§ **PROBLEM DESCRIPTION**
Within the entries below, find the portion that opens with the line containing "none -> grey plate B5:C5 level 1" and closes with the line containing "none -> yellow brick L10:M10 level 1". Retype that portion exactly and only.

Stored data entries
Start of Block

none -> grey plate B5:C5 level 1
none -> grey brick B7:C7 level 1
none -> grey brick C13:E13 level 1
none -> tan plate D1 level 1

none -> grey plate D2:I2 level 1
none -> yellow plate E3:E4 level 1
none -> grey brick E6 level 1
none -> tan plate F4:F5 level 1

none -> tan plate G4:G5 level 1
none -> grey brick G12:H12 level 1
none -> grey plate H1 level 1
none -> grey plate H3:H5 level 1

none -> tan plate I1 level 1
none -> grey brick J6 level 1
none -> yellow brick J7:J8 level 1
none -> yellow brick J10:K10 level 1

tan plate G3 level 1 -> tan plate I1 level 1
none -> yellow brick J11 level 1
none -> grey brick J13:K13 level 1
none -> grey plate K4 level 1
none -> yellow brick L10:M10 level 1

End of Block
Start of Block

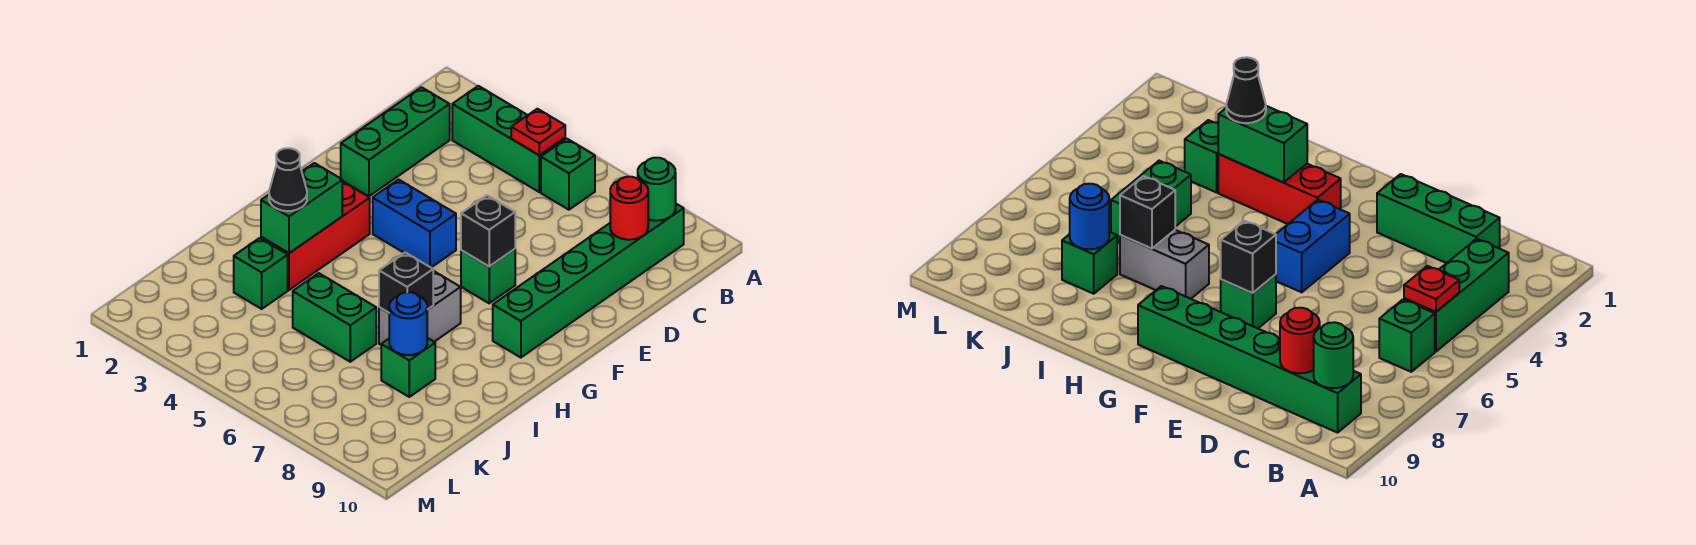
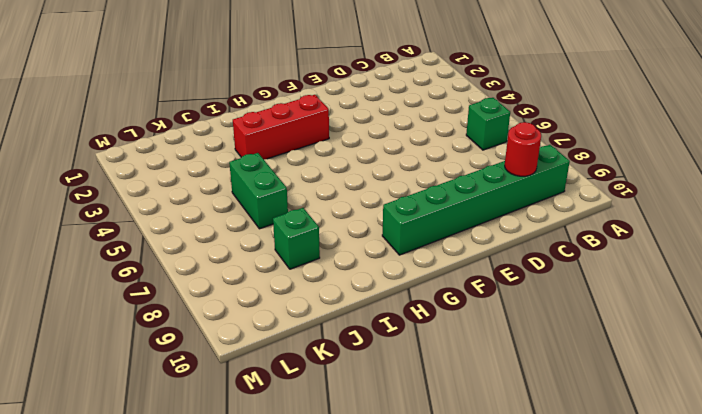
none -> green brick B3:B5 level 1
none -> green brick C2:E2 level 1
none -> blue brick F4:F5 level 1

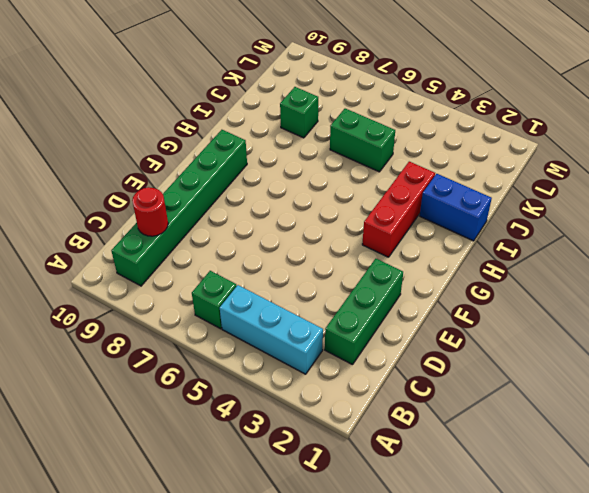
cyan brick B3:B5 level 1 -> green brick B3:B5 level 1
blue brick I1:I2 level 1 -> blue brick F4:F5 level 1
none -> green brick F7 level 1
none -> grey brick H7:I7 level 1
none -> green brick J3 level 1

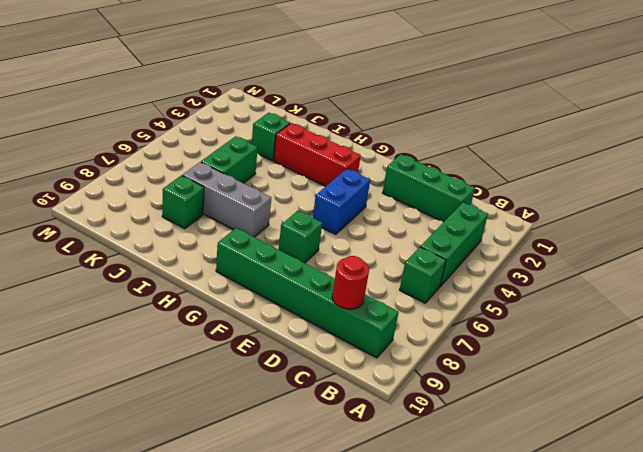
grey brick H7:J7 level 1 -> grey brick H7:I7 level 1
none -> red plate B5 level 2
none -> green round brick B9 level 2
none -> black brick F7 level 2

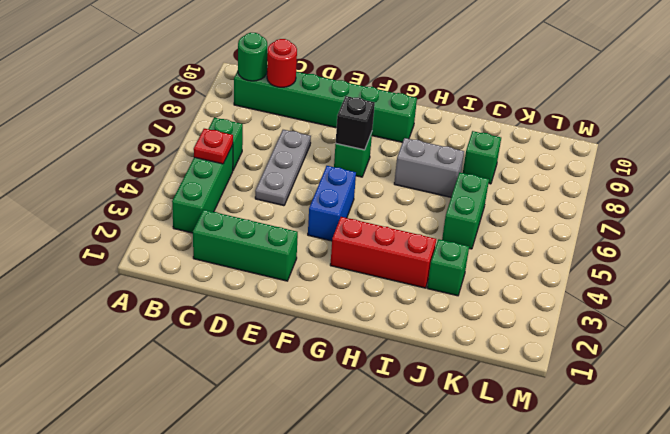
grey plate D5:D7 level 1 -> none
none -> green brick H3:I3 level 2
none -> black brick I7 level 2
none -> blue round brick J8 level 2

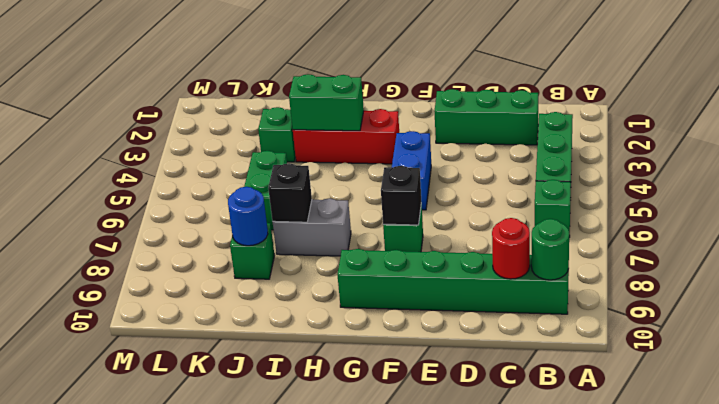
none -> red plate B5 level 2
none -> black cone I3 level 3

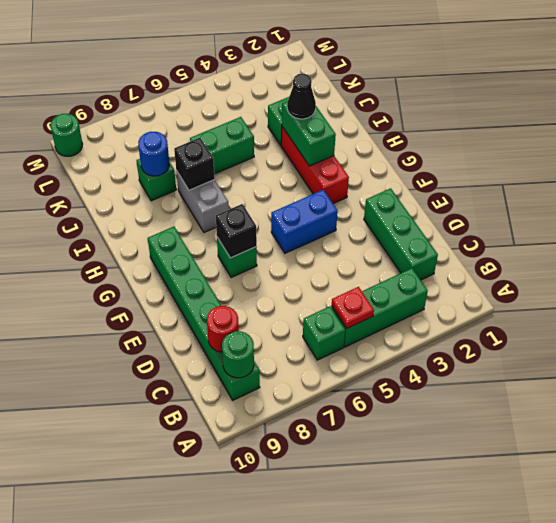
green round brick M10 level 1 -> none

End of Block

§ **PROBLEM SOLUTION**
none -> grey plate B5:C5 level 1
none -> grey brick B7:C7 level 1
none -> grey brick C13:E13 level 1
none -> tan plate D1 level 1

none -> grey plate D2:I2 level 1
none -> yellow plate E3:E4 level 1
none -> grey brick E6 level 1
none -> tan plate F4:F5 level 1

none -> tan plate G4:G5 level 1
none -> grey brick G12:H12 level 1
none -> grey plate H1 level 1
none -> grey plate H3:H5 level 1

none -> tan plate I1 level 1
none -> grey brick J6 level 1
none -> yellow brick J7:J8 level 1
none -> yellow brick J10:K10 level 1

tan plate G3 level 1 -> tan plate I1 level 1
none -> yellow brick J11 level 1
none -> grey brick J13:K13 level 1
none -> grey plate K4 level 1
none -> yellow brick L10:M10 level 1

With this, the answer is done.